Written instruction:
Turn every line of the records below into a numbered list, skipping any blank lines. Leave the pictures out of your answer.

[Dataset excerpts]
────
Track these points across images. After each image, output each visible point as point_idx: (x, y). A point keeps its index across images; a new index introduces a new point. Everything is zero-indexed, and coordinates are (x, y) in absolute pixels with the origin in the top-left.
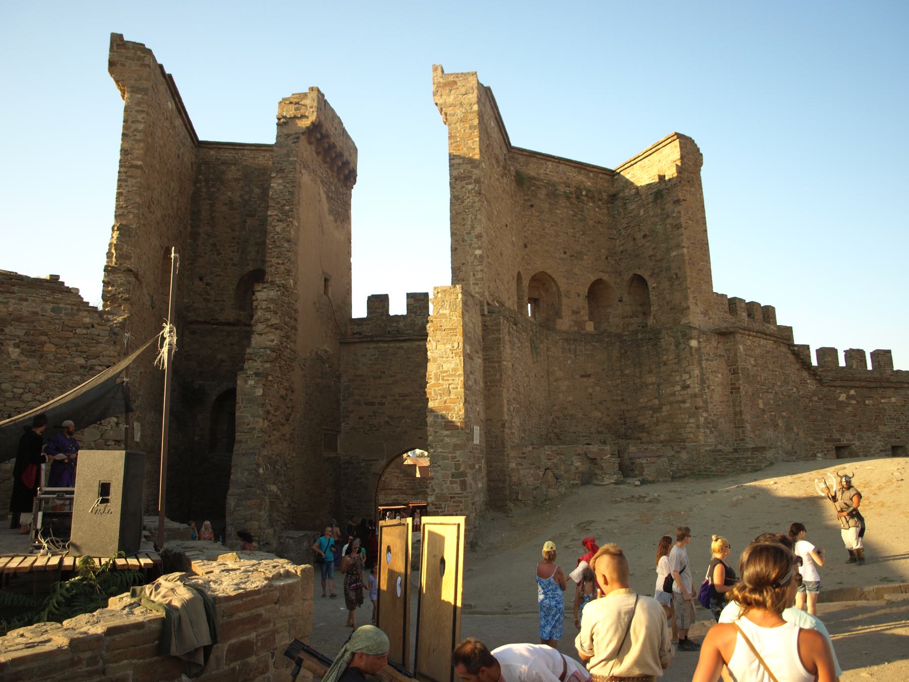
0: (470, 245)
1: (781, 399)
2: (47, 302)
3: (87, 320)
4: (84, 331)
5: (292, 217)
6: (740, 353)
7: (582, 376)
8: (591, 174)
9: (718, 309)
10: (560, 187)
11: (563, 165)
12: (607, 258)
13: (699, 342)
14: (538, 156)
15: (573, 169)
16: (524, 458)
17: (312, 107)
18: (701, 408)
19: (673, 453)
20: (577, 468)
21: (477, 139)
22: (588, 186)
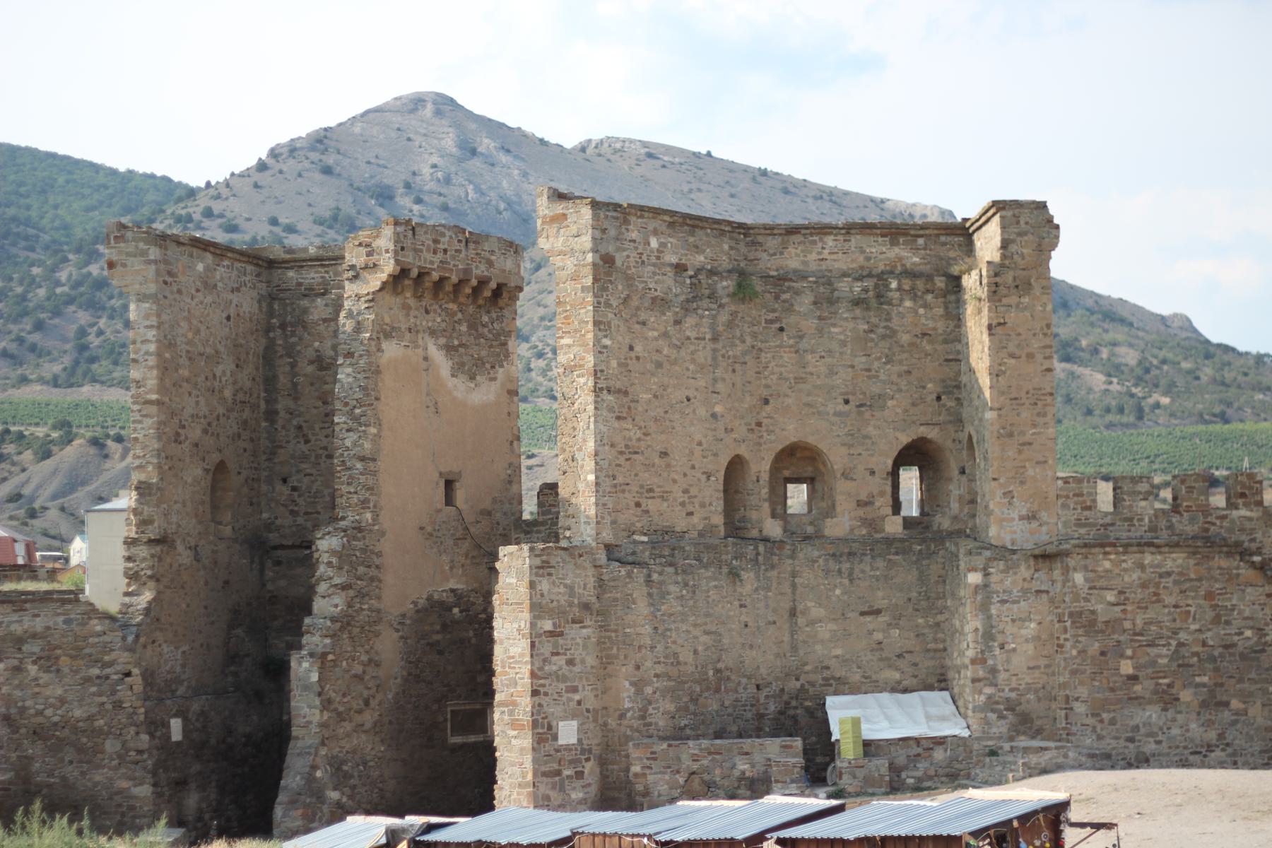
────
Answer to this problem:
1. Track these points across images. After each image, output each visible point as point_idx: (x, y). A point keeps its index across images; a new index introduces a new point. Everything is zero-indexed, and coordinates are (x, y) in absolute pixels with the origin in the top-left.
2. 0: (470, 245)
3. 1: (781, 399)
4. 2: (47, 302)
5. 3: (87, 320)
6. 4: (84, 331)
7. 5: (292, 217)
8. 6: (740, 353)
9. 7: (582, 376)
10. 8: (591, 174)
11. 9: (718, 309)
12. 10: (560, 187)
13. 11: (563, 165)
14. 12: (607, 258)
15. 13: (699, 342)
16. 14: (538, 156)
17. 15: (573, 169)
18. 16: (524, 458)
19. 17: (312, 107)
20. 18: (701, 408)
21. 19: (673, 453)
22. 20: (577, 468)
23. 21: (477, 139)
24. 22: (588, 186)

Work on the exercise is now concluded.